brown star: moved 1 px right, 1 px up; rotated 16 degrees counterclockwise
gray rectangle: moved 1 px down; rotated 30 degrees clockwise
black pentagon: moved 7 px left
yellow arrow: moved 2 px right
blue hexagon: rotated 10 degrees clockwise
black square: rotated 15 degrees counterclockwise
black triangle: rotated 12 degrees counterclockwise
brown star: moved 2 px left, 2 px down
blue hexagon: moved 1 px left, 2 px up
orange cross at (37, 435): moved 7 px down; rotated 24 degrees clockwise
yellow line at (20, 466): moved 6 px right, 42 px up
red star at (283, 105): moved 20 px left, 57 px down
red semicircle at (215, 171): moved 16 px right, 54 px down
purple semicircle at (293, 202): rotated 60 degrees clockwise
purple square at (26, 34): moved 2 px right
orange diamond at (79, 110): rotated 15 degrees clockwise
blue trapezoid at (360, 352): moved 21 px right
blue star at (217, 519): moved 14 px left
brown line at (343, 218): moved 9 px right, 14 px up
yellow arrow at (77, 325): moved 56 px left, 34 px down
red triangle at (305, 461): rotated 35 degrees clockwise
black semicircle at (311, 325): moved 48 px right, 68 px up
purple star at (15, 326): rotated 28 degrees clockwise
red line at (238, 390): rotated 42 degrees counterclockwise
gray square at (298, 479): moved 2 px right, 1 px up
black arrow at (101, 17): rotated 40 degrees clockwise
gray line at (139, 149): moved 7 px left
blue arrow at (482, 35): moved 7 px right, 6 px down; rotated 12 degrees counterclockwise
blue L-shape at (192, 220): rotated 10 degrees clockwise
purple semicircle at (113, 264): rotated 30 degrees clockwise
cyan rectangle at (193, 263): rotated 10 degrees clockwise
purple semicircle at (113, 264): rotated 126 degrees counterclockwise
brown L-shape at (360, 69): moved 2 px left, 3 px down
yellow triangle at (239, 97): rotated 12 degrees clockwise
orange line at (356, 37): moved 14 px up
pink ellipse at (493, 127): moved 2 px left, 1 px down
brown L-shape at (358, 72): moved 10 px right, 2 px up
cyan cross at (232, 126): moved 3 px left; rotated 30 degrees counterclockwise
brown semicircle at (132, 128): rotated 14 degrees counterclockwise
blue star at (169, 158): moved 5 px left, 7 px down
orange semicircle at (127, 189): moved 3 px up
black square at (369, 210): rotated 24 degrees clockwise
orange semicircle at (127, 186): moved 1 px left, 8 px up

_____

**What you need to do**.
Copy the data above with every "semicircle" changed to "half-disc" and everything else kept the same.

**Output**.
brown star: moved 1 px right, 1 px up; rotated 16 degrees counterclockwise
gray rectangle: moved 1 px down; rotated 30 degrees clockwise
black pentagon: moved 7 px left
yellow arrow: moved 2 px right
blue hexagon: rotated 10 degrees clockwise
black square: rotated 15 degrees counterclockwise
black triangle: rotated 12 degrees counterclockwise
brown star: moved 2 px left, 2 px down
blue hexagon: moved 1 px left, 2 px up
orange cross at (37, 435): moved 7 px down; rotated 24 degrees clockwise
yellow line at (20, 466): moved 6 px right, 42 px up
red star at (283, 105): moved 20 px left, 57 px down
red half-disc at (215, 171): moved 16 px right, 54 px down
purple half-disc at (293, 202): rotated 60 degrees clockwise
purple square at (26, 34): moved 2 px right
orange diamond at (79, 110): rotated 15 degrees clockwise
blue trapezoid at (360, 352): moved 21 px right
blue star at (217, 519): moved 14 px left
brown line at (343, 218): moved 9 px right, 14 px up
yellow arrow at (77, 325): moved 56 px left, 34 px down
red triangle at (305, 461): rotated 35 degrees clockwise
black half-disc at (311, 325): moved 48 px right, 68 px up
purple star at (15, 326): rotated 28 degrees clockwise
red line at (238, 390): rotated 42 degrees counterclockwise
gray square at (298, 479): moved 2 px right, 1 px up
black arrow at (101, 17): rotated 40 degrees clockwise
gray line at (139, 149): moved 7 px left
blue arrow at (482, 35): moved 7 px right, 6 px down; rotated 12 degrees counterclockwise
blue L-shape at (192, 220): rotated 10 degrees clockwise
purple half-disc at (113, 264): rotated 30 degrees clockwise
cyan rectangle at (193, 263): rotated 10 degrees clockwise
purple half-disc at (113, 264): rotated 126 degrees counterclockwise
brown L-shape at (360, 69): moved 2 px left, 3 px down
yellow triangle at (239, 97): rotated 12 degrees clockwise
orange line at (356, 37): moved 14 px up
pink ellipse at (493, 127): moved 2 px left, 1 px down
brown L-shape at (358, 72): moved 10 px right, 2 px up
cyan cross at (232, 126): moved 3 px left; rotated 30 degrees counterclockwise
brown half-disc at (132, 128): rotated 14 degrees counterclockwise
blue star at (169, 158): moved 5 px left, 7 px down
orange half-disc at (127, 189): moved 3 px up
black square at (369, 210): rotated 24 degrees clockwise
orange half-disc at (127, 186): moved 1 px left, 8 px up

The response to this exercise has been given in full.